# [ASSIGNED TASK]
Restate all of the entries exactly, each line as it stands.

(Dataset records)
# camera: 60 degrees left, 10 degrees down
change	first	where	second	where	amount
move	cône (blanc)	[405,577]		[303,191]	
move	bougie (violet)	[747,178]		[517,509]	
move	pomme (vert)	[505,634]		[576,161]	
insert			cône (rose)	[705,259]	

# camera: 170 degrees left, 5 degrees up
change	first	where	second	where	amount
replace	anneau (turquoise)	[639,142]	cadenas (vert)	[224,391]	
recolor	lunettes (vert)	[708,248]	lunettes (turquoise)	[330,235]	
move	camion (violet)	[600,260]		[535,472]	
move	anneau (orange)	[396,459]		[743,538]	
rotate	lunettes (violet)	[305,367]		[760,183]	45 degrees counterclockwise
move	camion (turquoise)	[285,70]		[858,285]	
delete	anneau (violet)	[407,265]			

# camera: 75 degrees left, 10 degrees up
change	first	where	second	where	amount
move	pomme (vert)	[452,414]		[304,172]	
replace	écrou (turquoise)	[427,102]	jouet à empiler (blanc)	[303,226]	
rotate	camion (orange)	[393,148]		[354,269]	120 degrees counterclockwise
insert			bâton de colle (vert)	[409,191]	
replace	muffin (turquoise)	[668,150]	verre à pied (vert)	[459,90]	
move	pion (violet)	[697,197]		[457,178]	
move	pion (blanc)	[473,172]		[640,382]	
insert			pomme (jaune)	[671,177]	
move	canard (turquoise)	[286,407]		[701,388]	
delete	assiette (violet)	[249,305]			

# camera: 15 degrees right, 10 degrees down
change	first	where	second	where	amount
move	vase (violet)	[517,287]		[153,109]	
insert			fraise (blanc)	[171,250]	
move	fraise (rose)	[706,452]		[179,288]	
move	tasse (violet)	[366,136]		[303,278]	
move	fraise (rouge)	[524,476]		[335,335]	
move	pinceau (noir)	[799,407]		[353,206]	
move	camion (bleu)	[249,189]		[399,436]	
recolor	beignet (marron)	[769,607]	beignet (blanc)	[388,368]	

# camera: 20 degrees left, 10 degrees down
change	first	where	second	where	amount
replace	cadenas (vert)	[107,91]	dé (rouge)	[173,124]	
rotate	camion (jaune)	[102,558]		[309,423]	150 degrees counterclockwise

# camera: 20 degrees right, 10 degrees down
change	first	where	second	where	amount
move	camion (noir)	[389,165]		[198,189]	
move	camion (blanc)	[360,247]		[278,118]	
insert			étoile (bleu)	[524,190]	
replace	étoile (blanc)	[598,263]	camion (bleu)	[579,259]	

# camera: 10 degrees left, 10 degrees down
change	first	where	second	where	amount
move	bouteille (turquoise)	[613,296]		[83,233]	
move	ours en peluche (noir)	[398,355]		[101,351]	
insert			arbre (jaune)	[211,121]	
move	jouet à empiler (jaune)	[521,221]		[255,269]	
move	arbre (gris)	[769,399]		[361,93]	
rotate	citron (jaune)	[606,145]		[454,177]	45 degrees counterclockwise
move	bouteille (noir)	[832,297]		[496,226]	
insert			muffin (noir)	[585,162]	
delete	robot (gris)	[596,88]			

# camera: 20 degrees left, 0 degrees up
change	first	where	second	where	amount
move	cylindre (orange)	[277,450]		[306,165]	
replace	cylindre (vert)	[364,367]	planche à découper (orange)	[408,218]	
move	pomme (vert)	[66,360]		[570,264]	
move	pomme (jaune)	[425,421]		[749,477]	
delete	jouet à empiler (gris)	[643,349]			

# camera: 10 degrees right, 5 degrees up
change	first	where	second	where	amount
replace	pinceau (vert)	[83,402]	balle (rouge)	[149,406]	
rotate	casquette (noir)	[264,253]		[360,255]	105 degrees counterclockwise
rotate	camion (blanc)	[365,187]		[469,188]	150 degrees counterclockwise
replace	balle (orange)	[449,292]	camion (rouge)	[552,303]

# [SOLUTION BELOW]
# camera: 60 degrees left, 10 degrees down
change	first	where	second	where	amount
move	cône (blanc)	[405,577]		[303,191]	
move	bougie (violet)	[747,178]		[517,509]	
move	pomme (vert)	[505,634]		[576,161]	
insert			cône (rose)	[705,259]	

# camera: 170 degrees left, 5 degrees up
change	first	where	second	where	amount
replace	anneau (turquoise)	[639,142]	cadenas (vert)	[224,391]	
recolor	lunettes (vert)	[708,248]	lunettes (turquoise)	[330,235]	
move	camion (violet)	[600,260]		[535,472]	
move	anneau (orange)	[396,459]		[743,538]	
rotate	lunettes (violet)	[305,367]		[760,183]	45 degrees counterclockwise
move	camion (turquoise)	[285,70]		[858,285]	
delete	anneau (violet)	[407,265]			

# camera: 75 degrees left, 10 degrees up
change	first	where	second	where	amount
move	pomme (vert)	[452,414]		[304,172]	
replace	écrou (turquoise)	[427,102]	jouet à empiler (blanc)	[303,226]	
rotate	camion (orange)	[393,148]		[354,269]	120 degrees counterclockwise
insert			bâton de colle (vert)	[409,191]	
replace	muffin (turquoise)	[668,150]	verre à pied (vert)	[459,90]	
move	pion (violet)	[697,197]		[457,178]	
move	pion (blanc)	[473,172]		[640,382]	
insert			pomme (jaune)	[671,177]	
move	canard (turquoise)	[286,407]		[701,388]	
delete	assiette (violet)	[249,305]			

# camera: 15 degrees right, 10 degrees down
change	first	where	second	where	amount
move	vase (violet)	[517,287]		[153,109]	
insert			fraise (blanc)	[171,250]	
move	fraise (rose)	[706,452]		[179,288]	
move	tasse (violet)	[366,136]		[303,278]	
move	fraise (rouge)	[524,476]		[335,335]	
move	pinceau (noir)	[799,407]		[353,206]	
move	camion (bleu)	[249,189]		[399,436]	
recolor	beignet (marron)	[769,607]	beignet (blanc)	[388,368]	

# camera: 20 degrees left, 10 degrees down
change	first	where	second	where	amount
replace	cadenas (vert)	[107,91]	dé (rouge)	[173,124]	
rotate	camion (jaune)	[102,558]		[309,423]	150 degrees counterclockwise

# camera: 20 degrees right, 10 degrees down
change	first	where	second	where	amount
move	camion (noir)	[389,165]		[198,189]	
move	camion (blanc)	[360,247]		[278,118]	
insert			étoile (bleu)	[524,190]	
replace	étoile (blanc)	[598,263]	camion (bleu)	[579,259]	

# camera: 10 degrees left, 10 degrees down
change	first	where	second	where	amount
move	bouteille (turquoise)	[613,296]		[83,233]	
move	ours en peluche (noir)	[398,355]		[101,351]	
insert			arbre (jaune)	[211,121]	
move	jouet à empiler (jaune)	[521,221]		[255,269]	
move	arbre (gris)	[769,399]		[361,93]	
rotate	citron (jaune)	[606,145]		[454,177]	45 degrees counterclockwise
move	bouteille (noir)	[832,297]		[496,226]	
insert			muffin (noir)	[585,162]	
delete	robot (gris)	[596,88]			

# camera: 20 degrees left, 0 degrees up
change	first	where	second	where	amount
move	cylindre (orange)	[277,450]		[306,165]	
replace	cylindre (vert)	[364,367]	planche à découper (orange)	[408,218]	
move	pomme (vert)	[66,360]		[570,264]	
move	pomme (jaune)	[425,421]		[749,477]	
delete	jouet à empiler (gris)	[643,349]			

# camera: 10 degrees right, 5 degrees up
change	first	where	second	where	amount
replace	pinceau (vert)	[83,402]	balle (rouge)	[149,406]	
rotate	casquette (noir)	[264,253]		[360,255]	105 degrees counterclockwise
rotate	camion (blanc)	[365,187]		[469,188]	150 degrees counterclockwise
replace	balle (orange)	[449,292]	camion (rouge)	[552,303]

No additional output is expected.